Records from a data source
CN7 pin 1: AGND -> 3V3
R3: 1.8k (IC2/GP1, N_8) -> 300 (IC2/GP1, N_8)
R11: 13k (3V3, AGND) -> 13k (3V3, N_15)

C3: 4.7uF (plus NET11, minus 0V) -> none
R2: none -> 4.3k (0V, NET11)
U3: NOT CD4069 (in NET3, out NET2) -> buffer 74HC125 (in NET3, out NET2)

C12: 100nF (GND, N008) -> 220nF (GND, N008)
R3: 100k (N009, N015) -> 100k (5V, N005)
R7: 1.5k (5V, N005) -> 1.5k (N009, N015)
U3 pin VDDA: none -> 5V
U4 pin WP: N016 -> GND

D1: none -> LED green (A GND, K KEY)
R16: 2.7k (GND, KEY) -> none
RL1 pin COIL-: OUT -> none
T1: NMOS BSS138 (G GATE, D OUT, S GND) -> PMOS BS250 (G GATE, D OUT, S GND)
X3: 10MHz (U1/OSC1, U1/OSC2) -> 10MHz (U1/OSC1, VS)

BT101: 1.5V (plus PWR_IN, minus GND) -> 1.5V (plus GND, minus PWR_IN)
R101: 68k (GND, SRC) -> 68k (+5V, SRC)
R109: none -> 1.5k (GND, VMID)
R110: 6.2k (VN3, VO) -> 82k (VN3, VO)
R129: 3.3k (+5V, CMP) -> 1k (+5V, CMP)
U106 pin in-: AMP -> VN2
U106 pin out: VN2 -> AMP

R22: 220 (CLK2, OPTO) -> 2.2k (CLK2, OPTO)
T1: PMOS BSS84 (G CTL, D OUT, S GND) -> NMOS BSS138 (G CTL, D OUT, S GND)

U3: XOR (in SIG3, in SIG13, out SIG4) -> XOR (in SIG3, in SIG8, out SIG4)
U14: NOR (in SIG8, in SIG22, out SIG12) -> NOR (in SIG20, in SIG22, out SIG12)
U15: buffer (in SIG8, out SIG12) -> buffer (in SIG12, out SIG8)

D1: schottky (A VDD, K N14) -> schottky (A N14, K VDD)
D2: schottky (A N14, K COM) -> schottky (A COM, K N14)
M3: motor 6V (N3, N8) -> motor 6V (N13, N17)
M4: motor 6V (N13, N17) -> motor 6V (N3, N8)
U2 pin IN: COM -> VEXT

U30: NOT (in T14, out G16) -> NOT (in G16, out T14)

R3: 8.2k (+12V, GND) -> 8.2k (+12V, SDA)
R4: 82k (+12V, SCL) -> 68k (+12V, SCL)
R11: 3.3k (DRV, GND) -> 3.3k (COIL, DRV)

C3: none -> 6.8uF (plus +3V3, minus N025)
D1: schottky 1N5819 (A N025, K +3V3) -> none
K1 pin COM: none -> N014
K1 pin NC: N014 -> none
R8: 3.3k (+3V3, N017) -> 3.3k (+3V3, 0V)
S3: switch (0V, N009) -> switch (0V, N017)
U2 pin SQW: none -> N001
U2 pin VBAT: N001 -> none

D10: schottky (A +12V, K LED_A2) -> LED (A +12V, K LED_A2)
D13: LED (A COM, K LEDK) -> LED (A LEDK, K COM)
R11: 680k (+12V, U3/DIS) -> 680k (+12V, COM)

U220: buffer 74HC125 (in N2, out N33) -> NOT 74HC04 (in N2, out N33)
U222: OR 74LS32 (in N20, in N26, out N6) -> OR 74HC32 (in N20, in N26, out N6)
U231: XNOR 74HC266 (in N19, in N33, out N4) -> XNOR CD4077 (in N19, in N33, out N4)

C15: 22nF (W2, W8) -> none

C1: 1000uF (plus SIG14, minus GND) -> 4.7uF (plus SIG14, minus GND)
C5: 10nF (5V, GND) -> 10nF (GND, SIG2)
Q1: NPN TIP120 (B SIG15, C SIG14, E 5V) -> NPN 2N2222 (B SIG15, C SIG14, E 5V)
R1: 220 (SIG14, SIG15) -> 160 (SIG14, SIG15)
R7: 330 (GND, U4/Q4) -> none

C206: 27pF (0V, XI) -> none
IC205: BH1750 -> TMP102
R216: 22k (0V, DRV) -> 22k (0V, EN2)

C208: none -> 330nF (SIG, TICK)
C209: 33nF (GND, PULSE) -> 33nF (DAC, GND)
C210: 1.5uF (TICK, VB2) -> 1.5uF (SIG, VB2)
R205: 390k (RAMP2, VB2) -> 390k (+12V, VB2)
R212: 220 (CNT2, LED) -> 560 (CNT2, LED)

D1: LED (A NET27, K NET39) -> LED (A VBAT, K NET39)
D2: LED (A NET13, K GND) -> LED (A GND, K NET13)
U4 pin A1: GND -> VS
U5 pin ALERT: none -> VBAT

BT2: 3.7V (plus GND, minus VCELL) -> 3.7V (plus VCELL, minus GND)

Aim of the task: Among the entries above, locate the lines containing "R11: 3.3k (DRV, GND) -> 3.3k (COIL, DRV)" and "U222: OR 74LS32", and transcribe exactly those two lines and all lines between.

Written answer:
R11: 3.3k (DRV, GND) -> 3.3k (COIL, DRV)

C3: none -> 6.8uF (plus +3V3, minus N025)
D1: schottky 1N5819 (A N025, K +3V3) -> none
K1 pin COM: none -> N014
K1 pin NC: N014 -> none
R8: 3.3k (+3V3, N017) -> 3.3k (+3V3, 0V)
S3: switch (0V, N009) -> switch (0V, N017)
U2 pin SQW: none -> N001
U2 pin VBAT: N001 -> none

D10: schottky (A +12V, K LED_A2) -> LED (A +12V, K LED_A2)
D13: LED (A COM, K LEDK) -> LED (A LEDK, K COM)
R11: 680k (+12V, U3/DIS) -> 680k (+12V, COM)

U220: buffer 74HC125 (in N2, out N33) -> NOT 74HC04 (in N2, out N33)
U222: OR 74LS32 (in N20, in N26, out N6) -> OR 74HC32 (in N20, in N26, out N6)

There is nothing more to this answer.